**What the exercise asks**
Count every line in the following entries that holds the word "orange". Only the number should be given.
===== Data provided
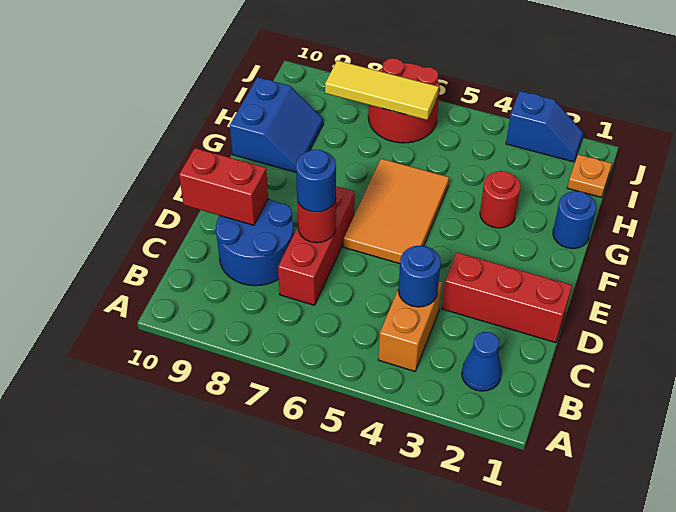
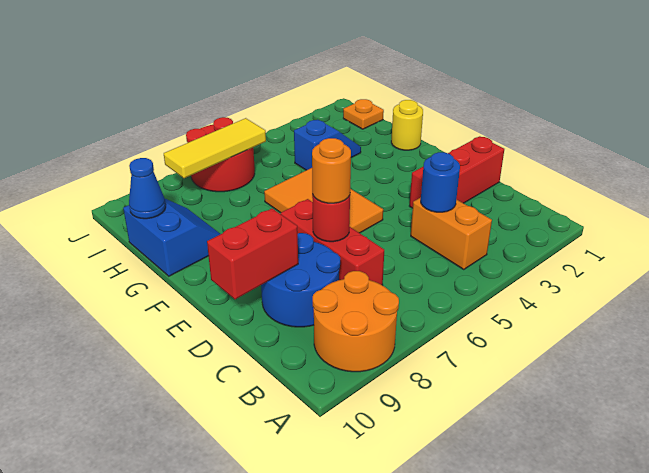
none -> orange round brick A8:B9 level 1
blue cone B2 level 1 -> blue cone H10 level 2
blue round brick D7 level 3 -> orange round brick D7 level 3
blue round brick G1 level 1 -> yellow round brick G1 level 1
red round brick G3 level 1 -> none
blue slope J2:J3 level 1 top 3 -> blue slope H3:H4 level 1 top 4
==========
**Response to this exercise**
2